──────── Dataset extract
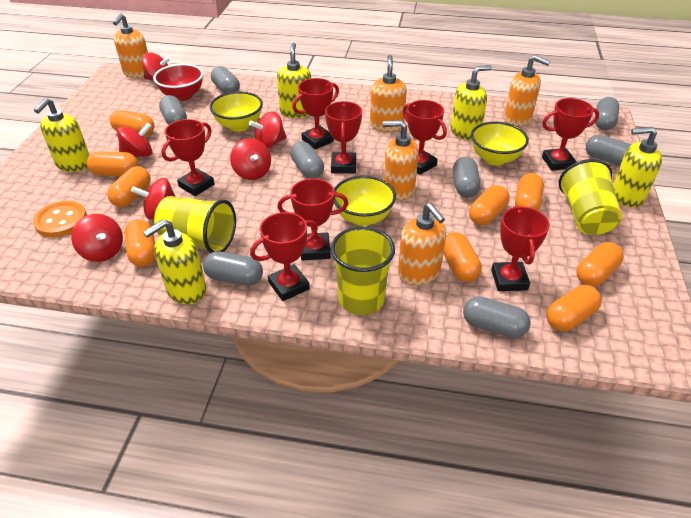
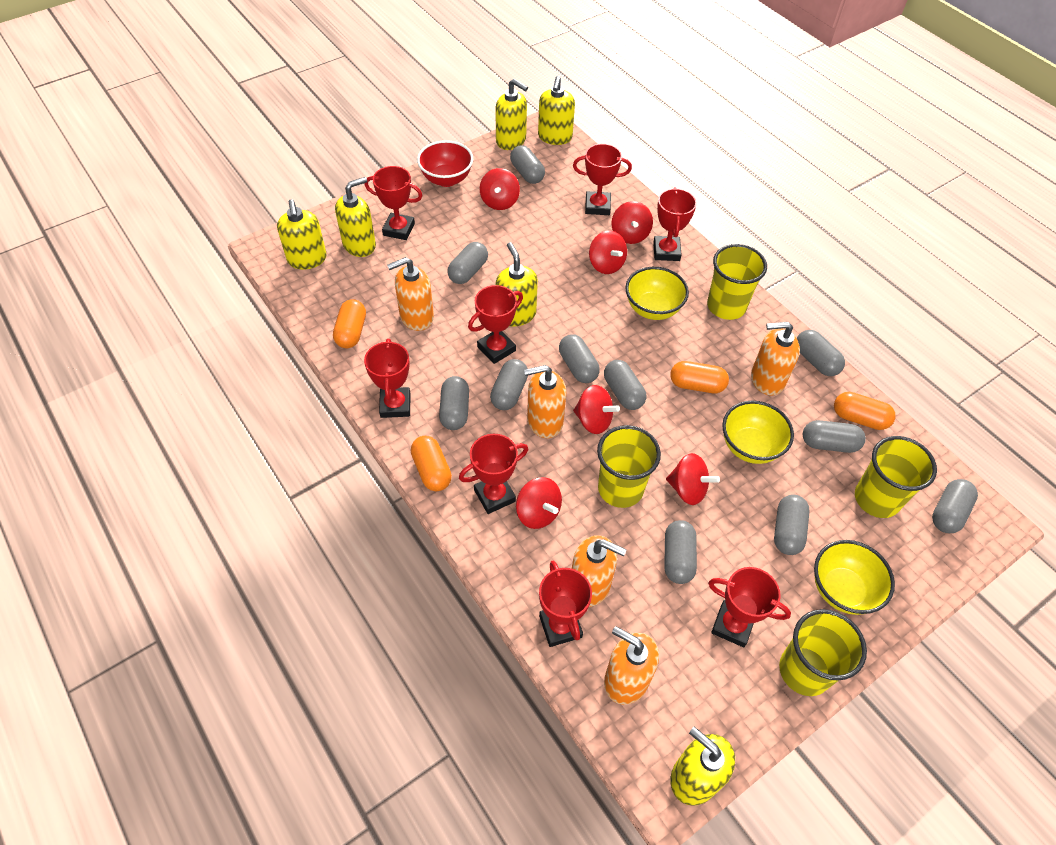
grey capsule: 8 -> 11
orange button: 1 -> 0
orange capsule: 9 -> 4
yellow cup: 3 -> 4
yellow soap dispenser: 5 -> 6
────────────────
──────── Dataset extract
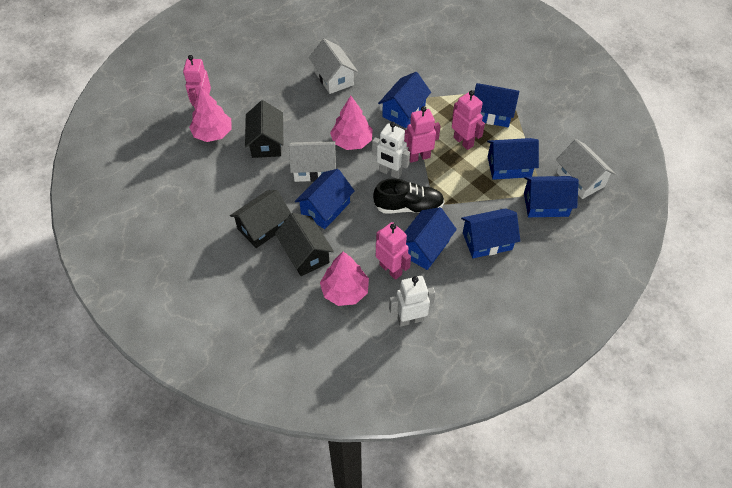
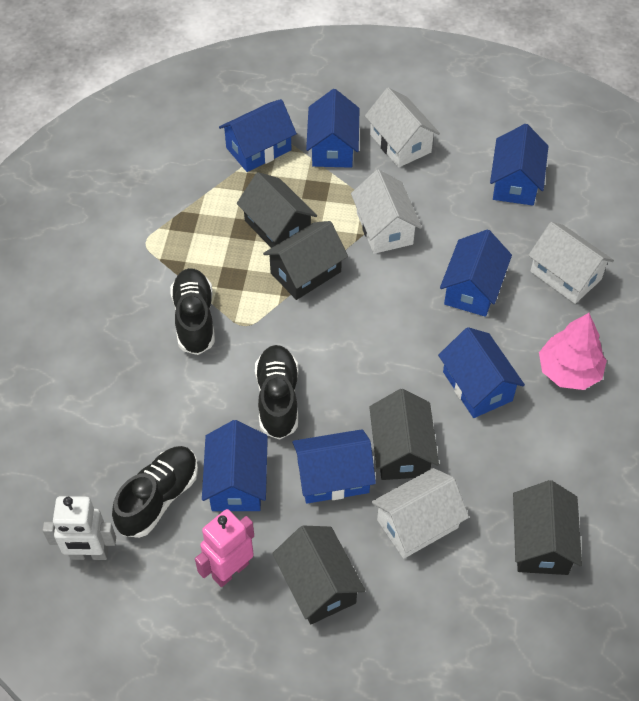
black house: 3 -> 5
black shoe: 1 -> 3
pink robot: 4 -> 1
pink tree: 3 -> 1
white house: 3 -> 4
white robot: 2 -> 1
────────────────
*Exercise*:
Go line by line through the data above and count those holding "yellow"; report the number alone.

*Response for this exercise*:
2